Task description: The required output consists solely of the lines from the line containing "brown heart [642,276,697,331]" through the end of the records, copied exactly.

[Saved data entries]
┄┄┄┄┄┄┄┄┄┄

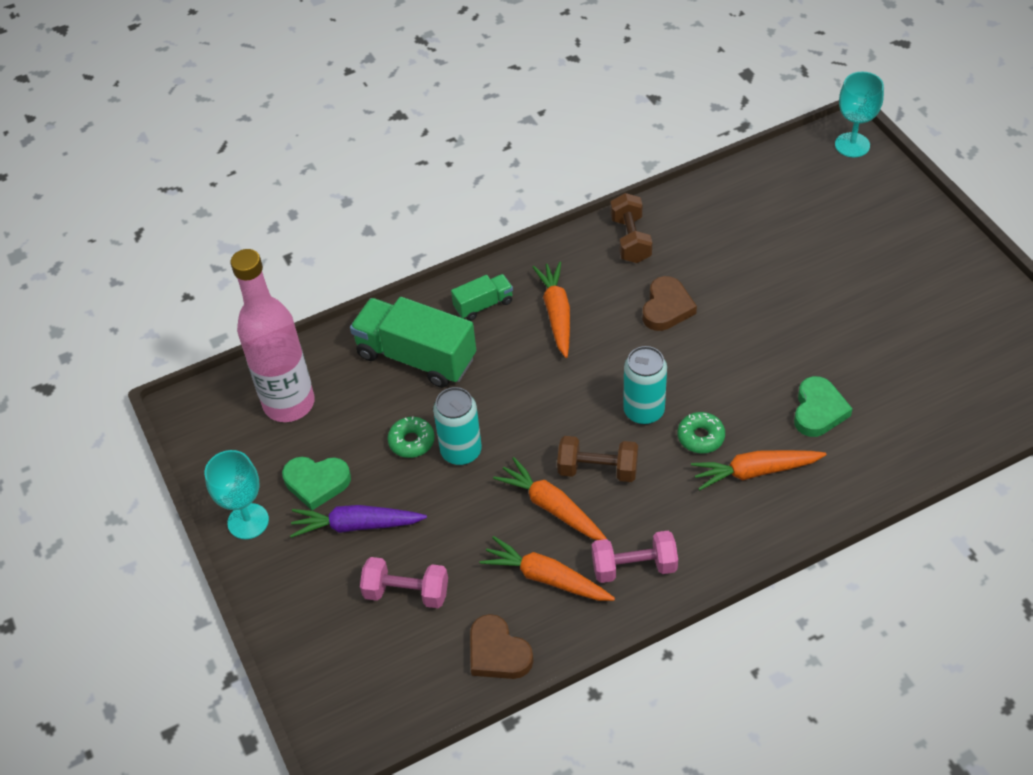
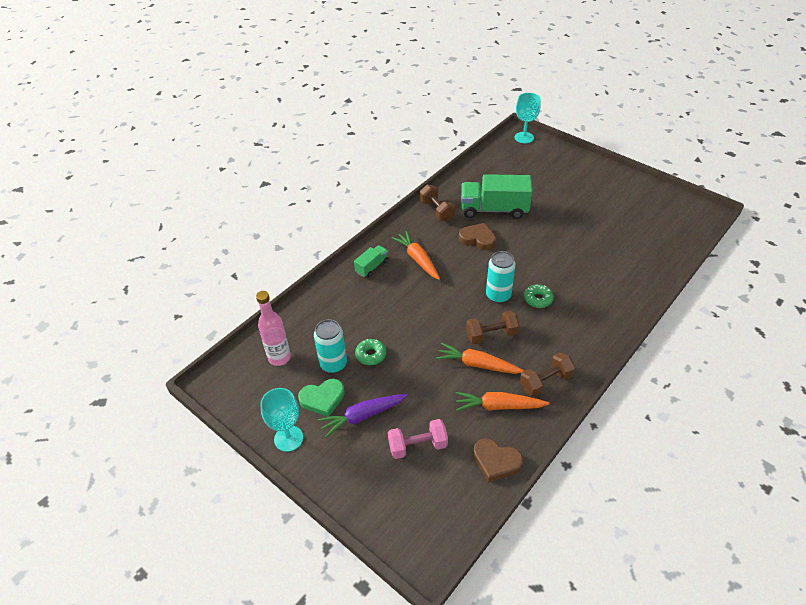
camera: 25 degrees left, 5 degrees down
pink bottle [231,249,315,422] -> pink bottle [256,291,291,366], size x0.64
green truck [350,297,476,388] -> green truck moved to [461,174,533,219]
turquoise can [433,387,482,465] -> turquoise can moved to [314,319,347,373]
pink dumbbell [592,531,678,583] -> brown dumbbell [520,352,575,397]
brown heart [642,276,697,331] -> brown heart turned 60 degrees counterclockwise [459,223,496,250]
orange carrot [691,450,827,490] -> none
green heart [794,376,853,437] -> none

┄┄┄┄┄┄┄┄┄┄

Exercise output:
brown heart [642,276,697,331] -> brown heart turned 60 degrees counterclockwise [459,223,496,250]
orange carrot [691,450,827,490] -> none
green heart [794,376,853,437] -> none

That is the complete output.